◆ Exercise aim
Give the listing again exactly, skipping any pictures it holds.

◆ Data segment
◇ ◇ ◇

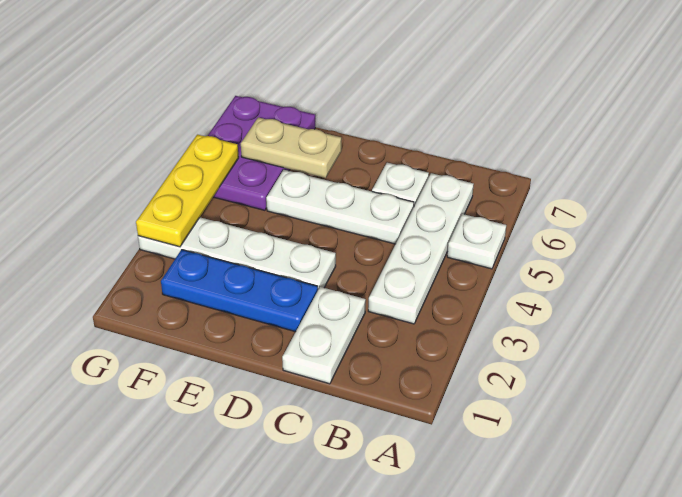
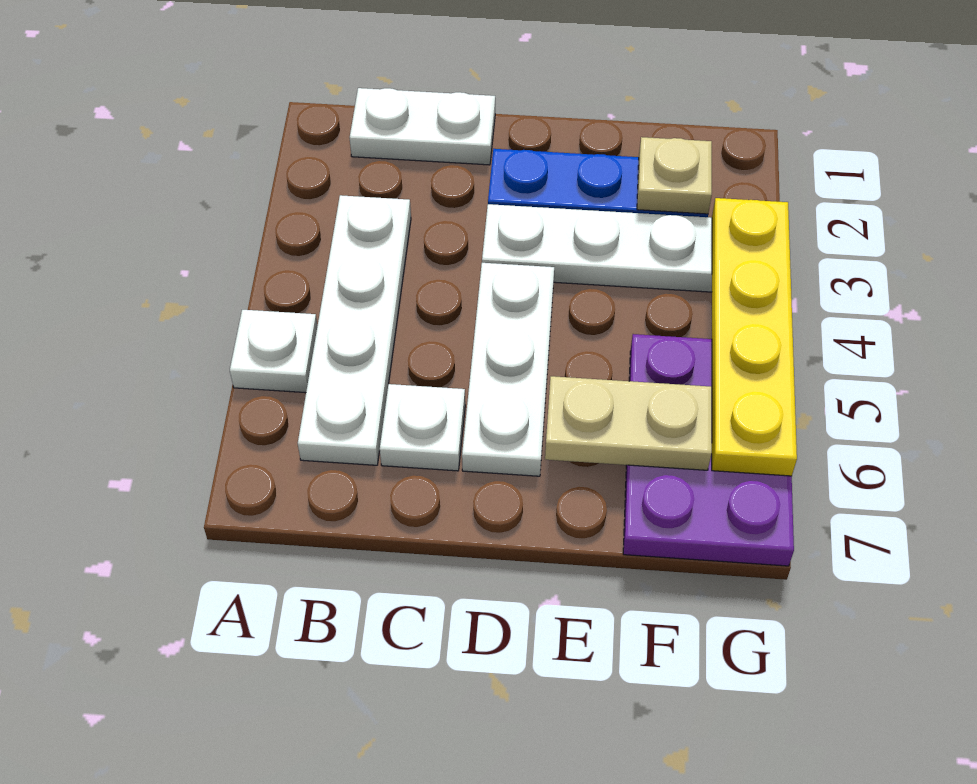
white plate C1:C2 level 1 -> white plate B1:C1 level 1
white plate C5:E5 level 1 -> white plate D4:D6 level 1
none -> tan plate F2 level 2
yellow plate G3:G5 level 2 -> yellow plate G3:G6 level 2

◇ ◇ ◇

◆ Output for this exercise
white plate C1:C2 level 1 -> white plate B1:C1 level 1
white plate C5:E5 level 1 -> white plate D4:D6 level 1
none -> tan plate F2 level 2
yellow plate G3:G5 level 2 -> yellow plate G3:G6 level 2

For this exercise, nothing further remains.